[Collection entries]
>>>

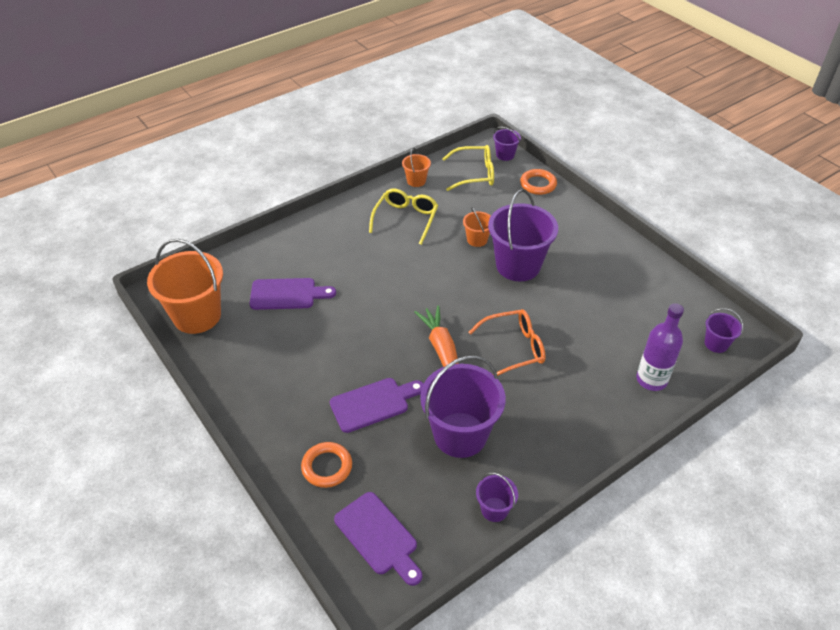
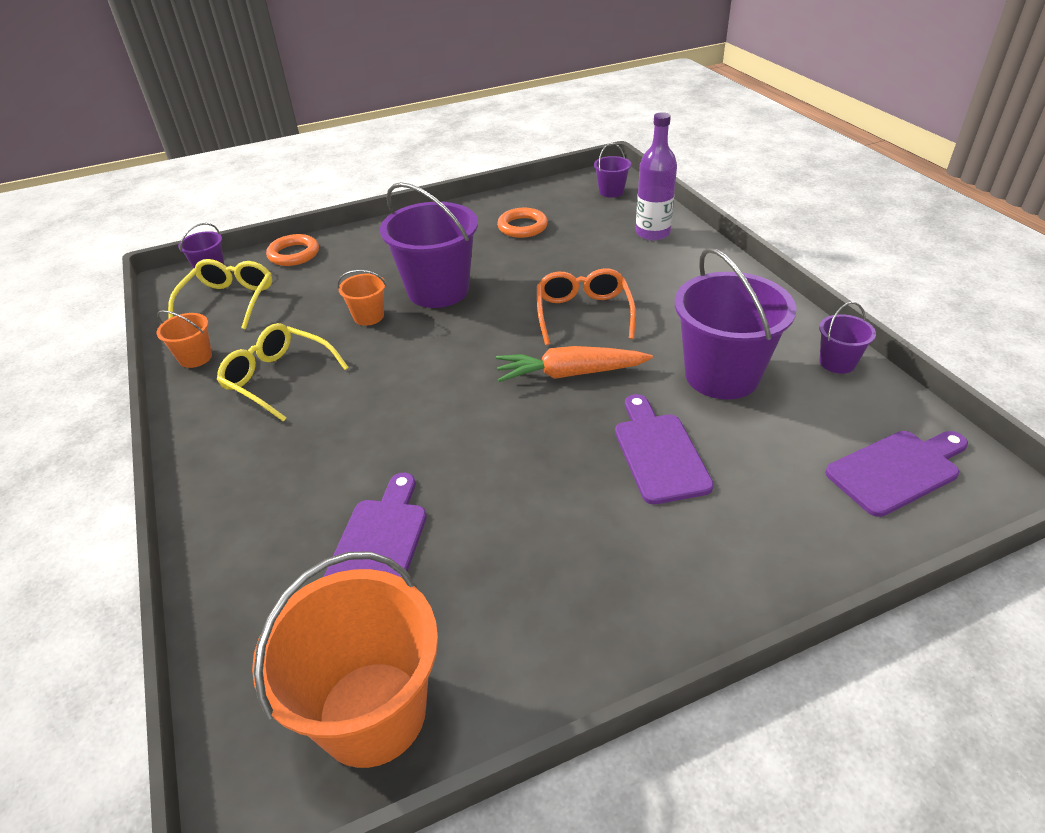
camera: 75 degrees left, 5 degrees down
orange ring [301,442,352,488] -> orange ring moved to [497,208,548,238]

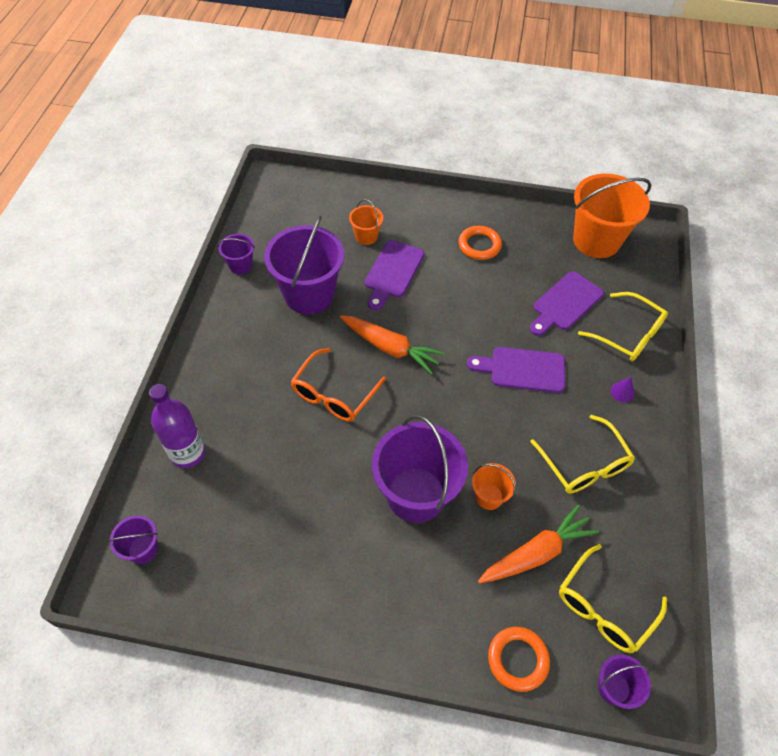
camera: 150 degrees left, 15 degrees up
orange bucket [157,310,212,368] -> orange bucket moved to [349,199,383,245]
orange ring [497,208,548,238] -> orange ring moved to [459,226,502,260]
purple cutting board [825,431,968,517] -> purple cutting board moved to [467,347,565,393]
none -> orange carrot [478,505,599,584]
none -> yellow glasses [578,292,668,361]
none -> purple cone [611,377,634,403]

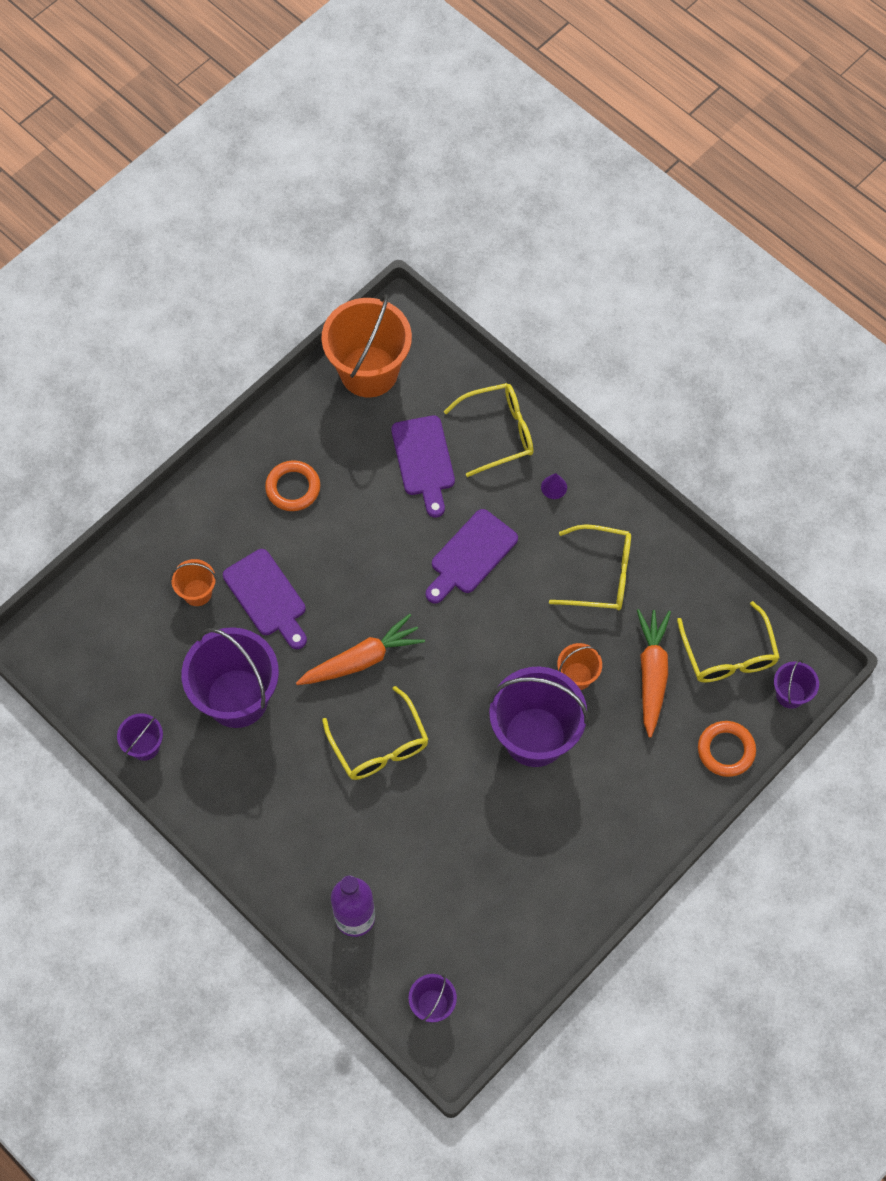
camera: 55 degrees left, 10 degrees up
orange glasses [291,348,386,422] -> yellow glasses [322,686,429,780]

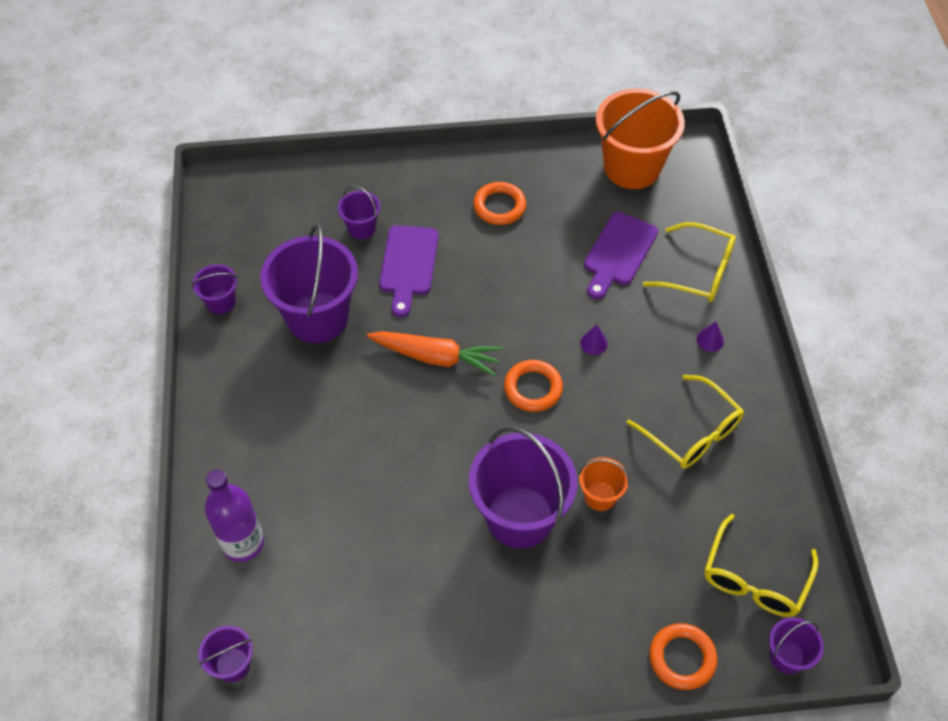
camera: 40 degrees right, 10 degrees down
orange bucket [171,559,217,606] -> purple bucket [338,186,380,239]
yellow glasses [322,686,429,780] -> none
purple cutting board [426,509,518,604] -> purple cone [580,325,608,355]
orange carrot [637,609,671,738] -> none
none -> orange ring [504,360,563,412]

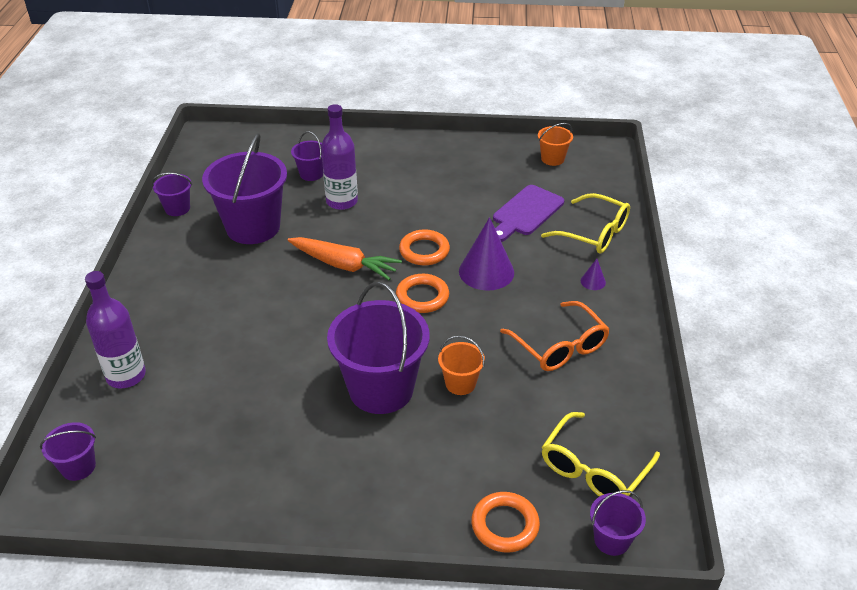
camera: 10 degrees right, 15 degrees down
purple cutting board [379,225,439,317] -> purple bottle [321,104,358,210]
orange ring [473,182,526,225] -> orange ring moved to [399,229,450,265]
purple cone [580,325,608,355] -> purple cone [459,217,514,291], size x2.24
orange bucket [596,88,685,189] -> orange bucket [538,123,573,166], size x0.47
yellow glasses [627,375,744,469] -> orange glasses [500,301,610,371]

<<<

Give every entry again verbatim, with no pictures.

**SOLVED EXERCISE**
camera: 75 degrees left, 5 degrees down
orange ring [301,442,352,488] -> orange ring moved to [497,208,548,238]

camera: 150 degrees left, 15 degrees up
orange bucket [157,310,212,368] -> orange bucket moved to [349,199,383,245]
orange ring [497,208,548,238] -> orange ring moved to [459,226,502,260]
purple cutting board [825,431,968,517] -> purple cutting board moved to [467,347,565,393]
none -> orange carrot [478,505,599,584]
none -> yellow glasses [578,292,668,361]
none -> purple cone [611,377,634,403]

camera: 55 degrees left, 10 degrees up
orange glasses [291,348,386,422] -> yellow glasses [322,686,429,780]

camera: 40 degrees right, 10 degrees down
orange bucket [171,559,217,606] -> purple bucket [338,186,380,239]
yellow glasses [322,686,429,780] -> none
purple cutting board [426,509,518,604] -> purple cone [580,325,608,355]
orange carrot [637,609,671,738] -> none
none -> orange ring [504,360,563,412]

camera: 10 degrees right, 15 degrees down
purple cutting board [379,225,439,317] -> purple bottle [321,104,358,210]
orange ring [473,182,526,225] -> orange ring moved to [399,229,450,265]
purple cone [580,325,608,355] -> purple cone [459,217,514,291], size x2.24
orange bucket [596,88,685,189] -> orange bucket [538,123,573,166], size x0.47
yellow glasses [627,375,744,469] -> orange glasses [500,301,610,371]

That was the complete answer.